In the entries below, find every line with "purple" and copy it.

╭─ GIVEN RECORDS

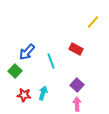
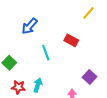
blue arrow: (27, 52) -> (30, 26), moved
purple square: (77, 85) -> (90, 77), moved

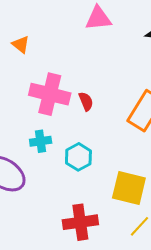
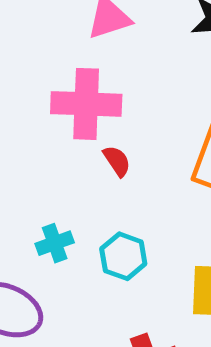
pink cross: (50, 94) -> (86, 104), moved

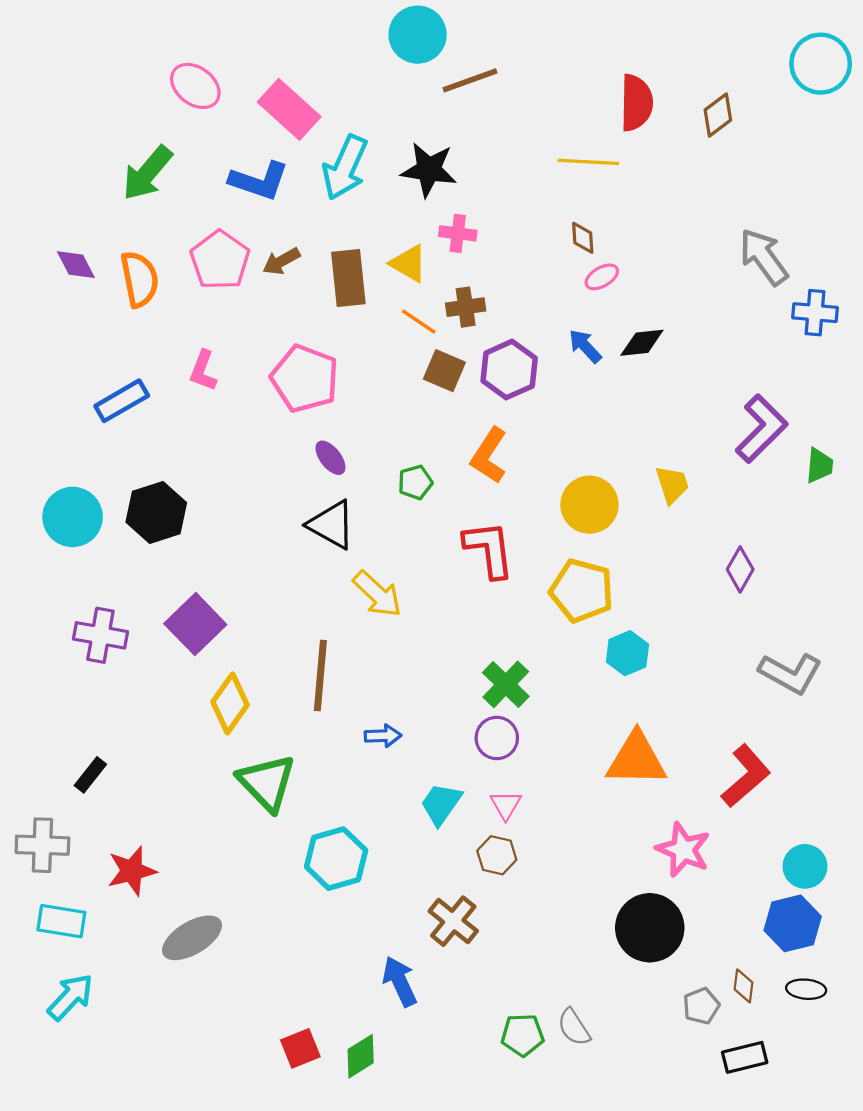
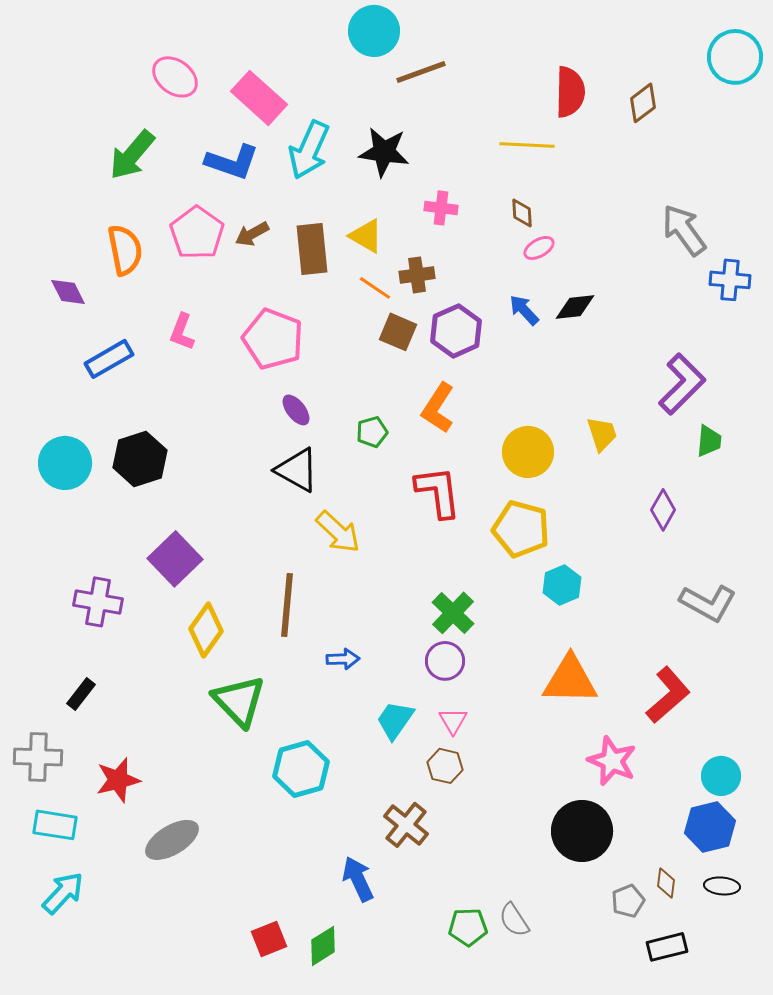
pink cross: (458, 233) -> (441, 208), moved
purple diamond: (76, 265) -> (68, 292), moved
green trapezoid: (819, 466) -> (709, 441), moved
purple cross: (100, 635) -> (98, 602), moved

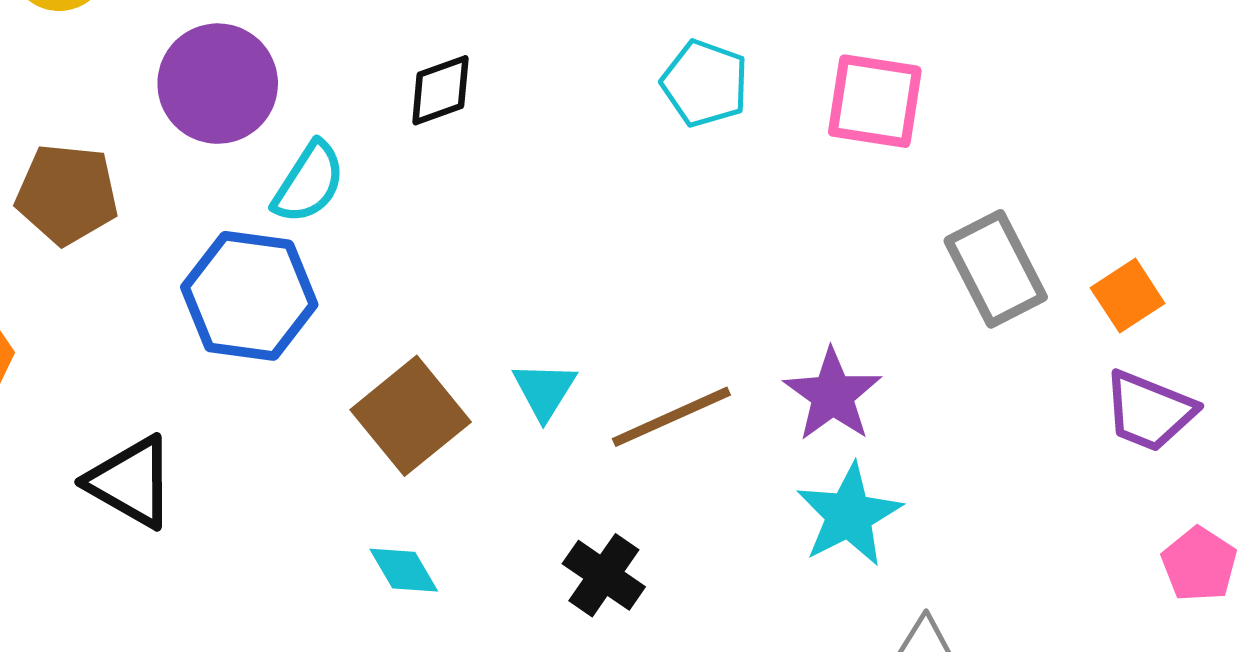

╰─

### SOLUTION TO THIS PROBLEM
purple square: (77, 85) -> (90, 77), moved
purple diamond: (76, 265) -> (68, 292), moved
purple cross: (100, 635) -> (98, 602), moved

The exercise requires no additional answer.